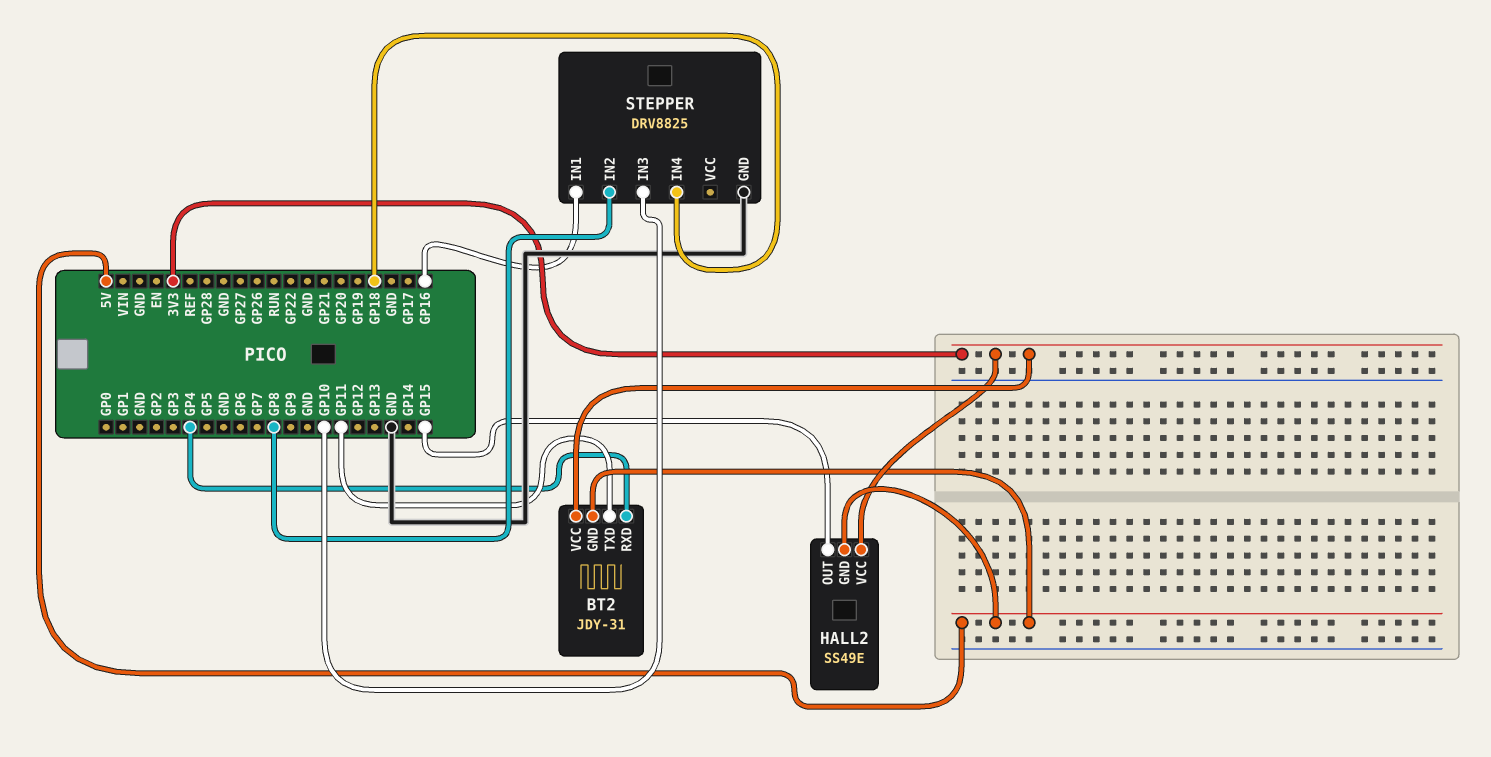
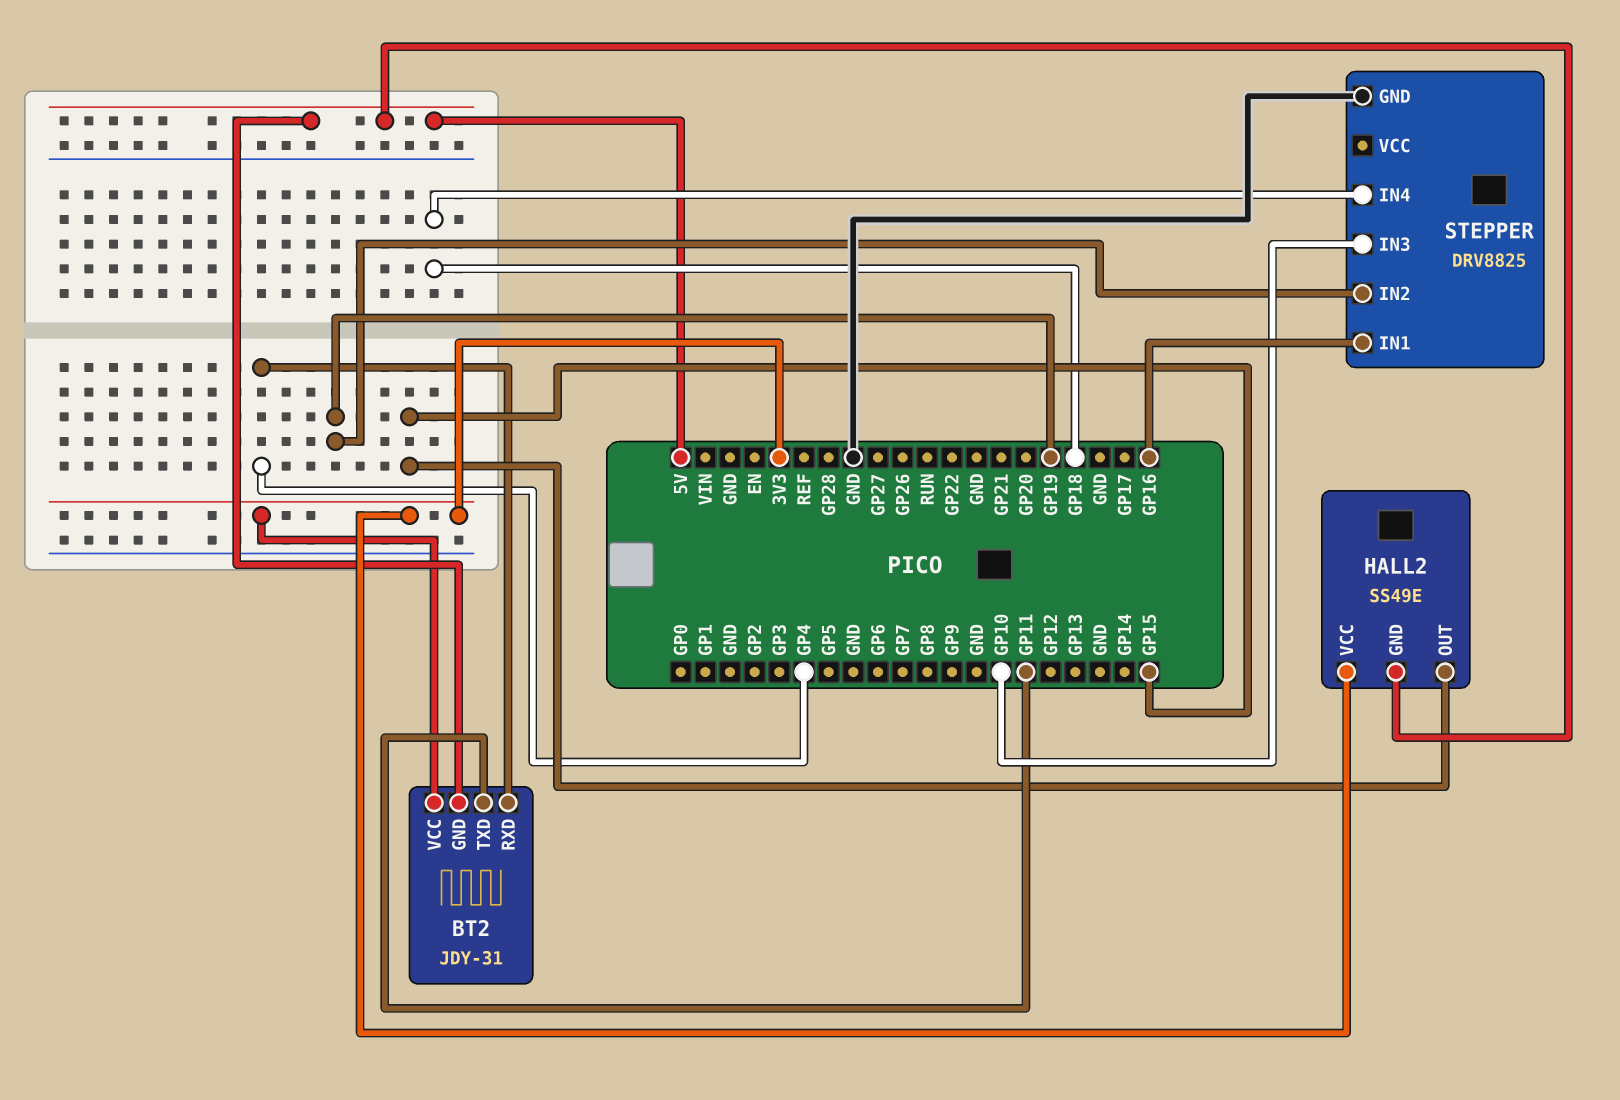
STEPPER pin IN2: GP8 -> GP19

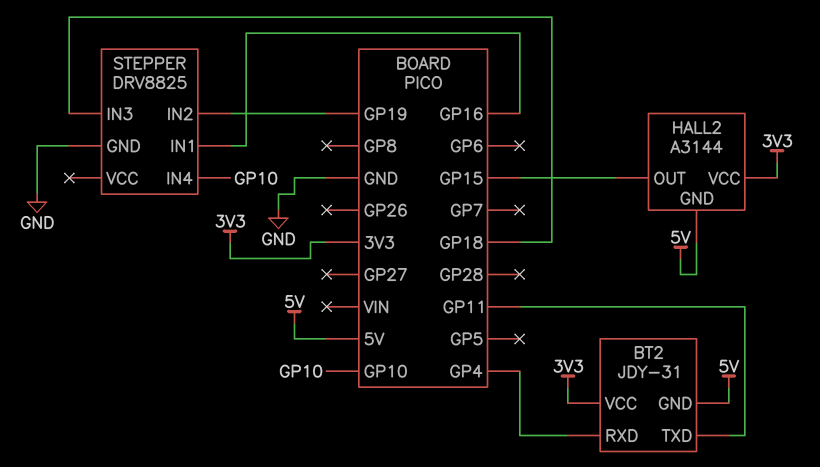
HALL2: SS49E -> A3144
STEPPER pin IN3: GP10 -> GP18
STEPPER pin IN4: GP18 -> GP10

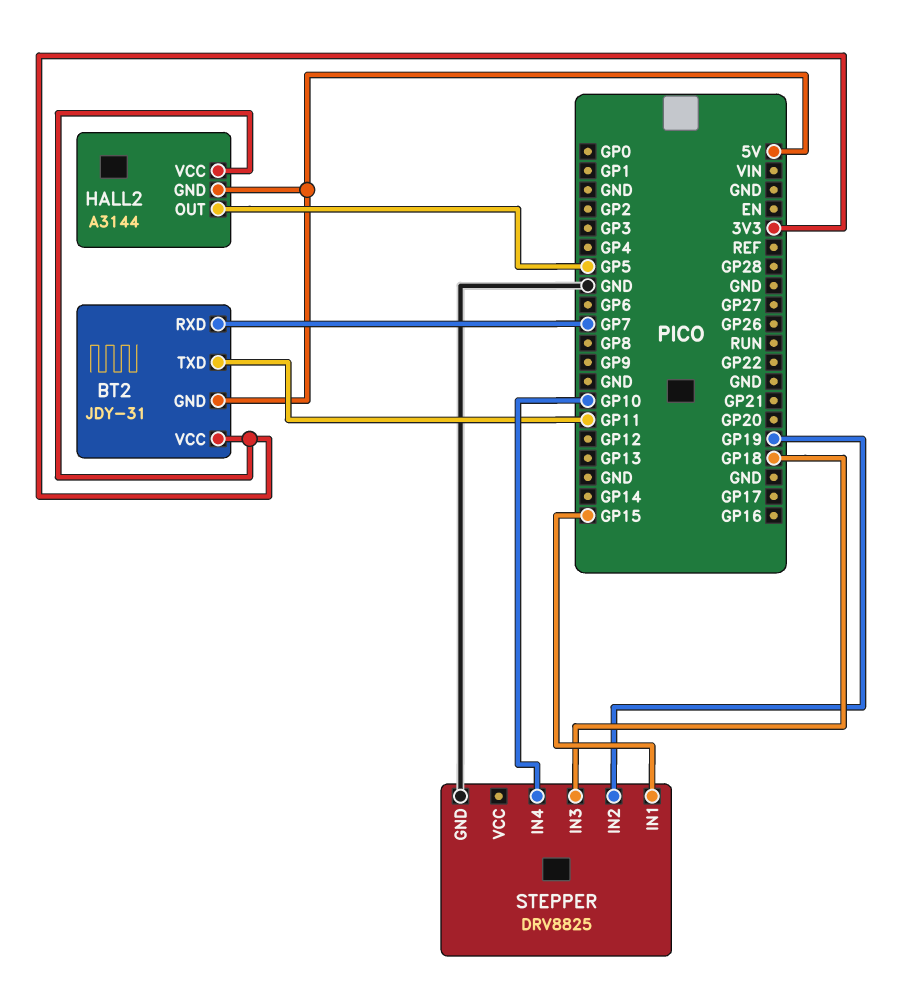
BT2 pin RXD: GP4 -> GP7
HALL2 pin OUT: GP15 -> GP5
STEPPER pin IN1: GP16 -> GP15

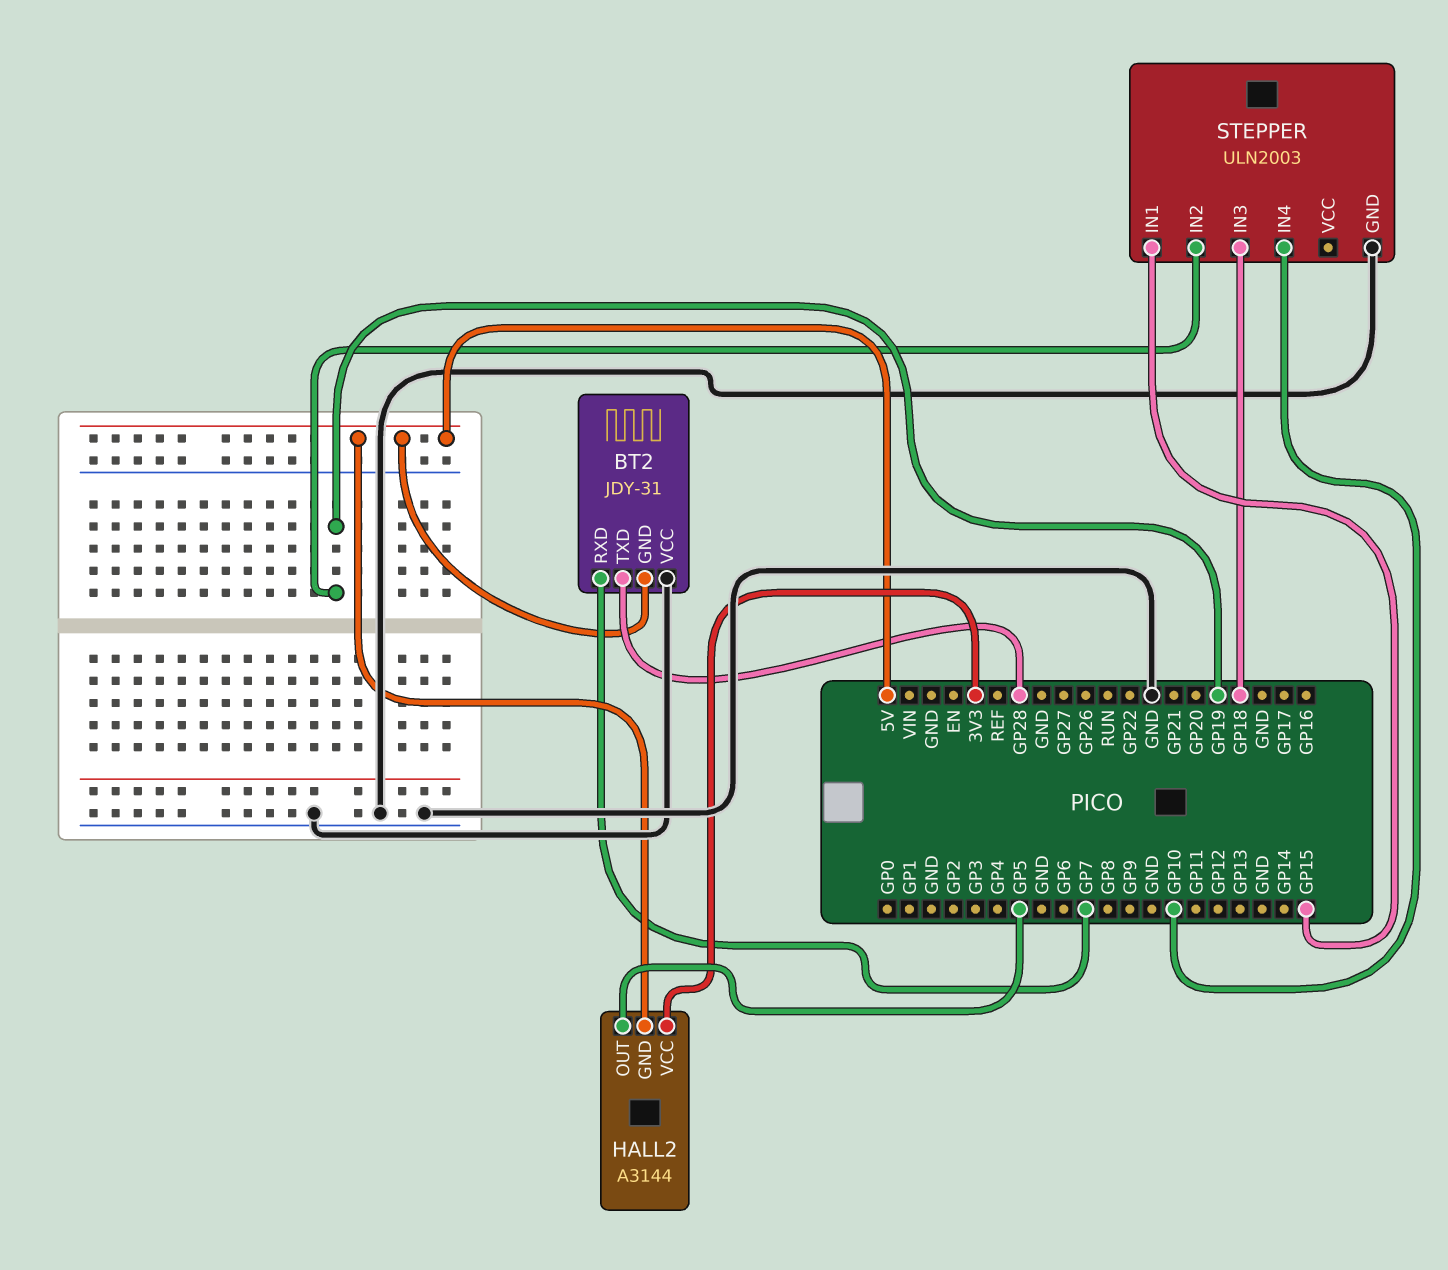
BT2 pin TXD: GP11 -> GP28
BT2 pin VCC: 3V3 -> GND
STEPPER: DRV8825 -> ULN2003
- - -
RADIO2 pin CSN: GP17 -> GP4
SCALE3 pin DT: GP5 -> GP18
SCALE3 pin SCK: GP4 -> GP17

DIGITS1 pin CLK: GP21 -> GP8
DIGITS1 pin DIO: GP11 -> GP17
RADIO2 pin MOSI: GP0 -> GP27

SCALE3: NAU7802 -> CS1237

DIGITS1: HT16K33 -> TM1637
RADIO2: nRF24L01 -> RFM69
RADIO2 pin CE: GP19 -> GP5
- - -
* _Your goal_: The data above holds the lines to copy: start at the one with "STEPPER pin IN3: GP10 -> GP18", stop at the one with "STEPPER: DRV8825 -> ULN2003", include both, copy them exactly without pictures, and copy nothing else.

* _The answer_:
STEPPER pin IN3: GP10 -> GP18
STEPPER pin IN4: GP18 -> GP10

BT2 pin RXD: GP4 -> GP7
HALL2 pin OUT: GP15 -> GP5
STEPPER pin IN1: GP16 -> GP15

BT2 pin TXD: GP11 -> GP28
BT2 pin VCC: 3V3 -> GND
STEPPER: DRV8825 -> ULN2003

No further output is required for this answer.